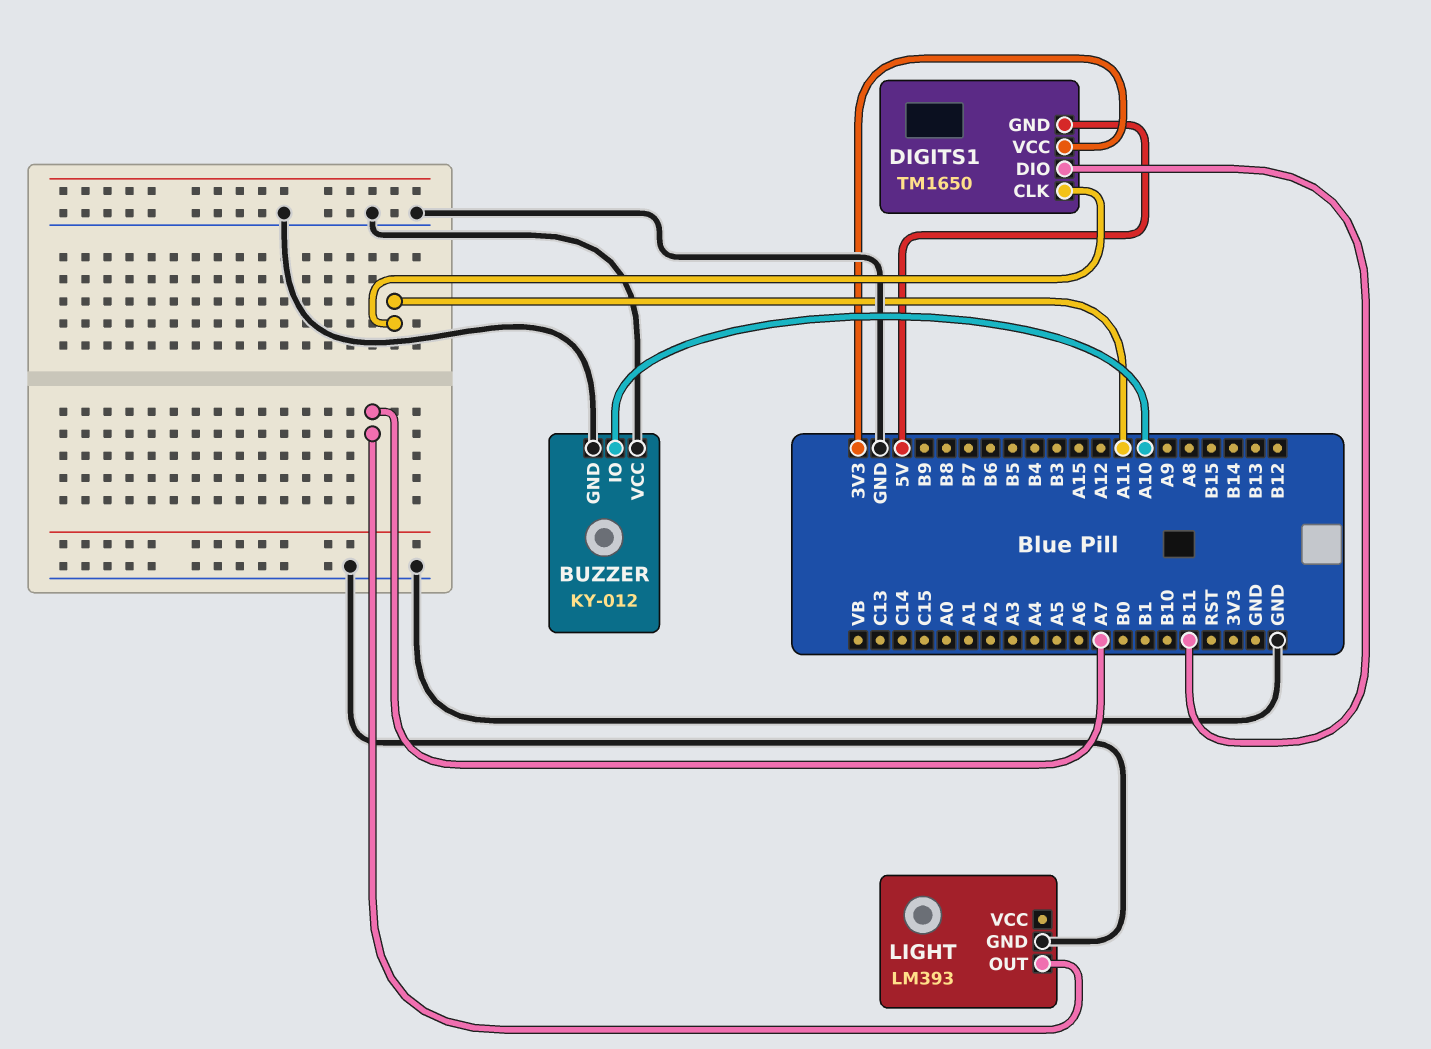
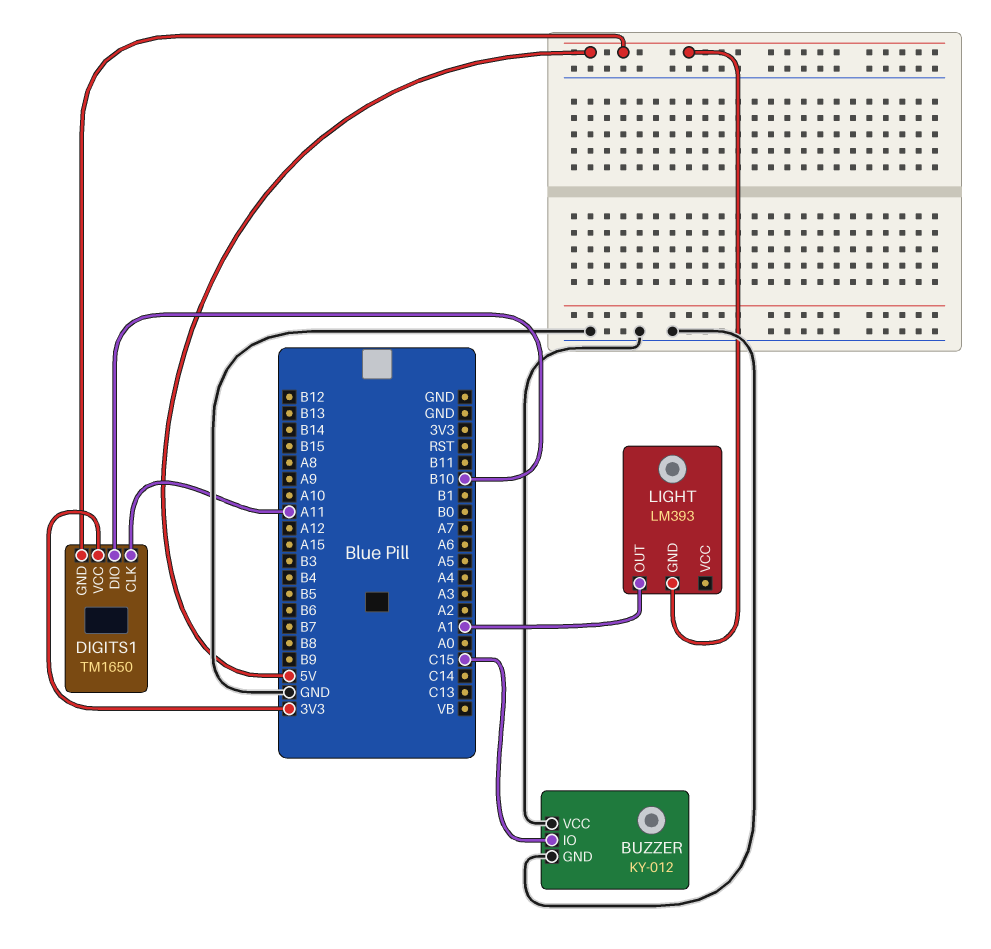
BUZZER pin IO: A10 -> C15
DIGITS1 pin DIO: B11 -> B10
LIGHT pin GND: GND -> 5V
LIGHT pin OUT: A7 -> A1

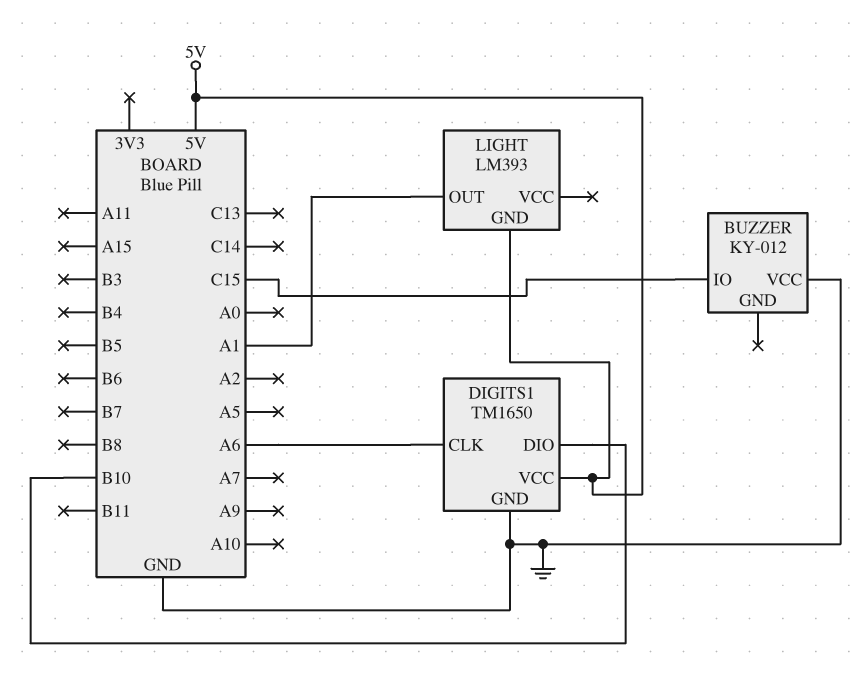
BUZZER pin GND: GND -> none
DIGITS1 pin CLK: A11 -> A6
DIGITS1 pin GND: 5V -> GND
DIGITS1 pin VCC: 3V3 -> 5V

+ + +

Problem to work on: Restate each line above exactly, keeping pictures out.

Response below:
BUZZER pin IO: A10 -> C15
DIGITS1 pin DIO: B11 -> B10
LIGHT pin GND: GND -> 5V
LIGHT pin OUT: A7 -> A1

BUZZER pin GND: GND -> none
DIGITS1 pin CLK: A11 -> A6
DIGITS1 pin GND: 5V -> GND
DIGITS1 pin VCC: 3V3 -> 5V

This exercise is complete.